■ **AIM OF THE EXERCISE**:
The answer must be every line of the records below that holds the word "filing".

Dataset records
───

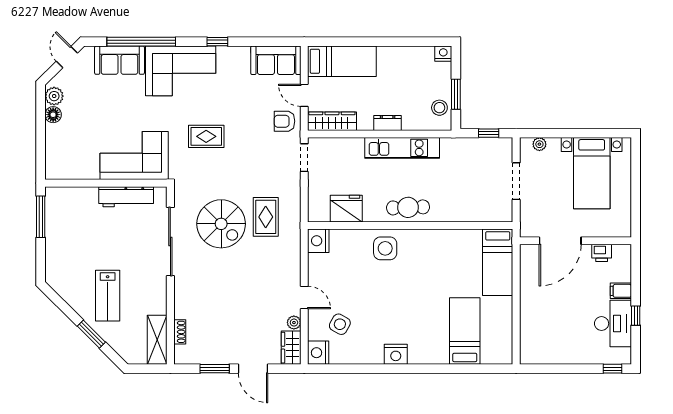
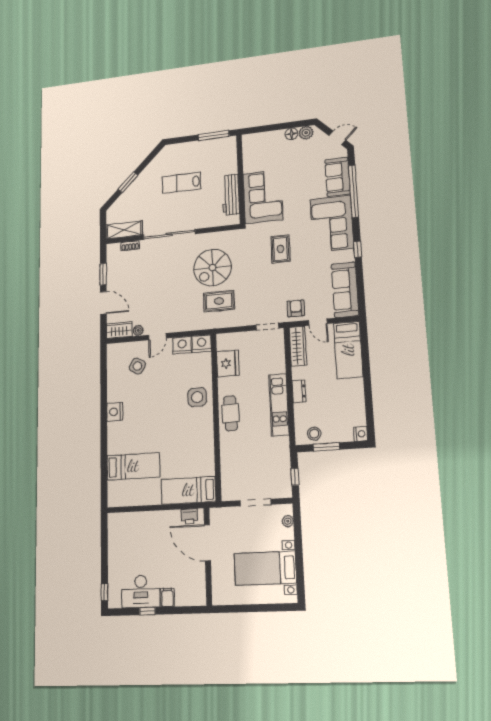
sofa: (276, 60) -> (345, 290), width x1.36
door: (304, 95) -> (318, 322), swing flipped
sliding door: (170, 242) -> (169, 234), moved
printer: (602, 253) -> (189, 516), moved, turned -90
lab bench: (108, 296) -> (181, 183), moved
nightstand: (318, 353) -> (182, 345), moved
door: (253, 369) -> (103, 303), swing flipped

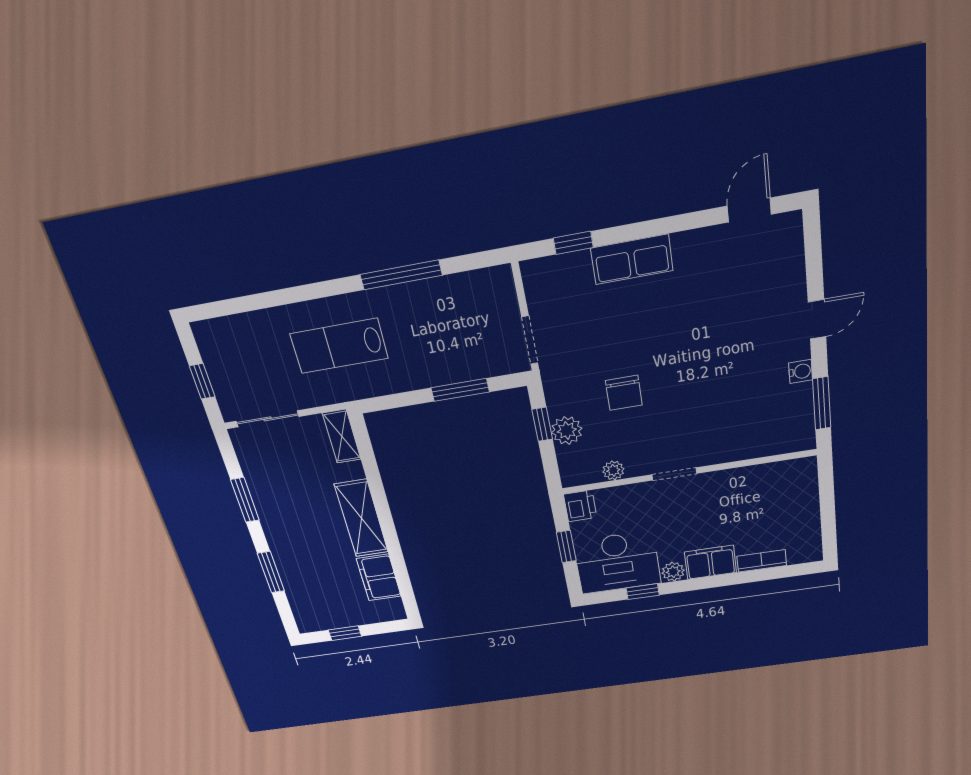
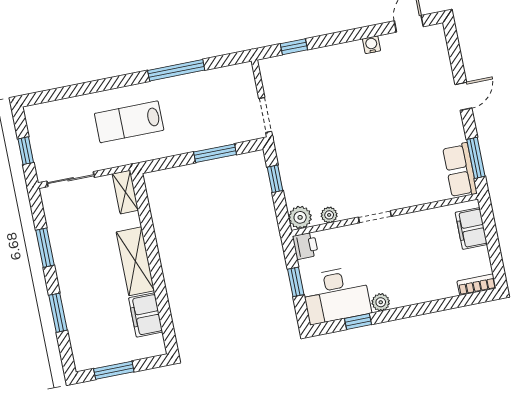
row of seats: (632, 259) -> (460, 170), moved, turned 90
water cooler: (801, 371) -> (372, 45), moved, turned -90
chair: (624, 393) -> (334, 153), removed
plant: (567, 430) -> (300, 217), moved
bookcase: (762, 561) -> (477, 285), moved
filing cabinet: (710, 562) -> (471, 228), moved, turned -90
window: (345, 633) -> (114, 370), width x1.50

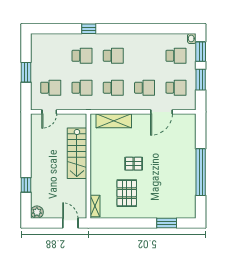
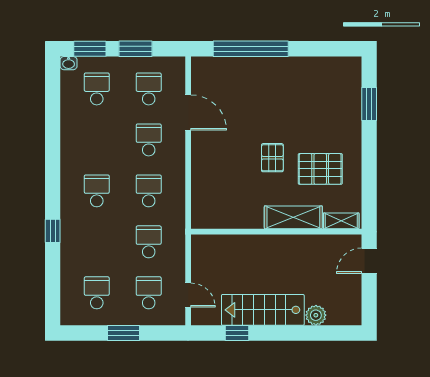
school desk: (82, 56) -> (97, 293), moved
shelving: (114, 121) -> (293, 217), moved, turned 90
stairs: (77, 153) -> (263, 310), moved, turned 180
window: (201, 172) -> (251, 49), moved
window: (26, 185) -> (237, 333), moved
plant: (37, 212) -> (316, 315), moved

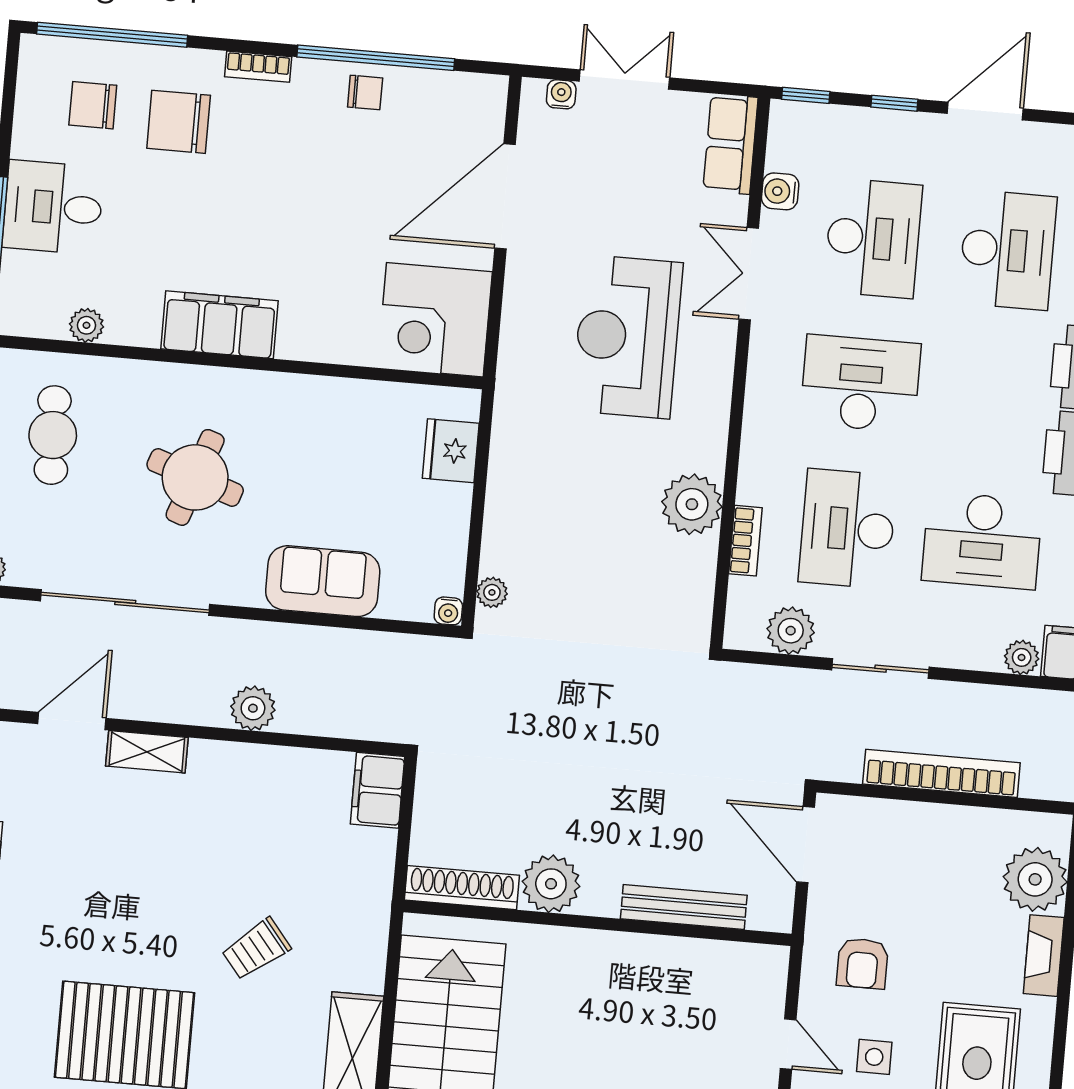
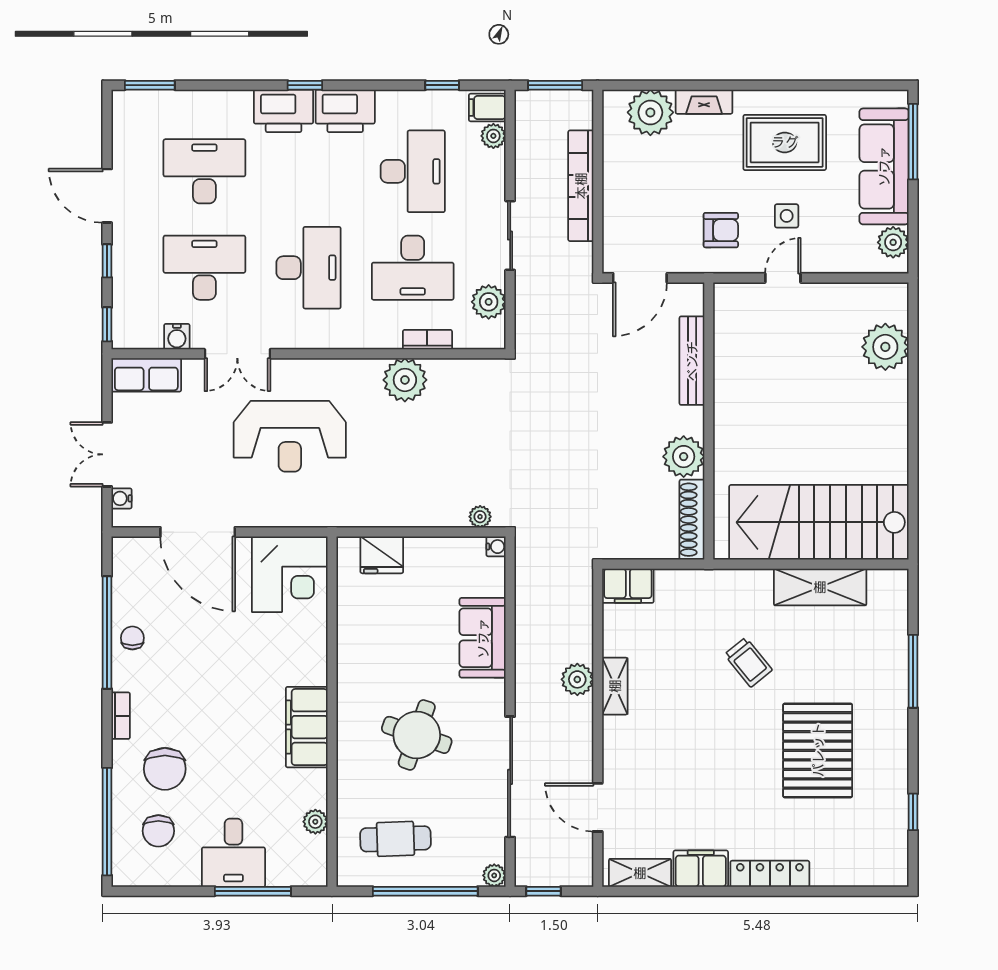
desk: (860, 383) -> (309, 268), turned 180
shelving: (147, 752) -> (615, 686), moved

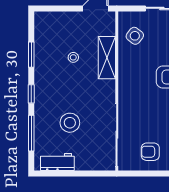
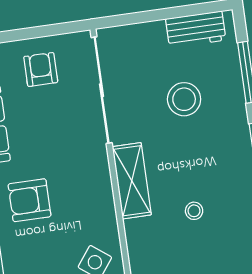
shelving: (107, 58) -> (132, 181), moved
armchair: (150, 152) -> (41, 69), turned -90

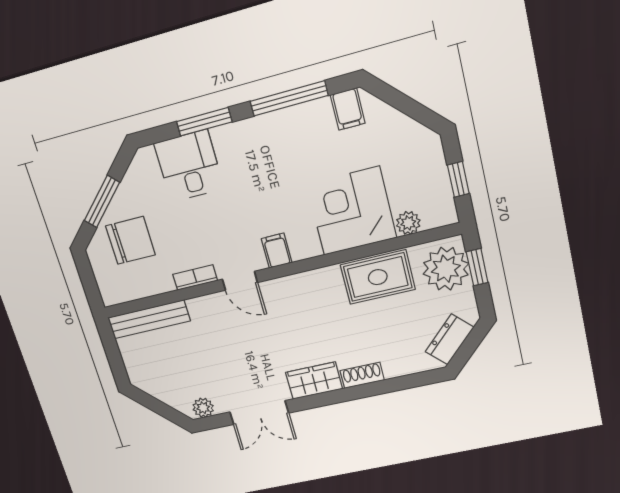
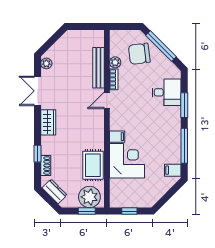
window: (102, 201) -> (161, 46), width x1.44
plant: (408, 223) -> (115, 62), moved
chair: (130, 240) -> (139, 54), turned 83
filing cabinet: (277, 251) -> (117, 137), moved
bench: (149, 319) -> (98, 68), moved
shoe rack: (362, 375) -> (46, 165), moved
window: (380, 387) -> (38, 154), added

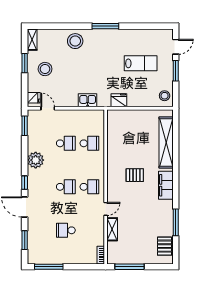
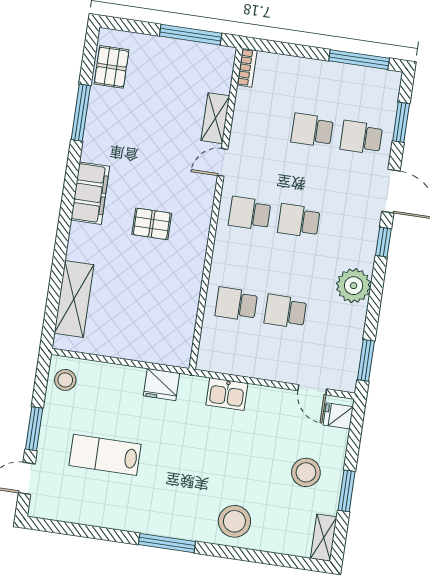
shelving: (166, 143) -> (74, 299), width x0.68
school desk: (42, 230) -> (361, 137), added
school desk: (66, 230) -> (312, 130), turned 180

───

■ **WORKED SOLUTION**:
filing cabinet: (710, 562) -> (471, 228), moved, turned -90
filing cabinet: (277, 251) -> (117, 137), moved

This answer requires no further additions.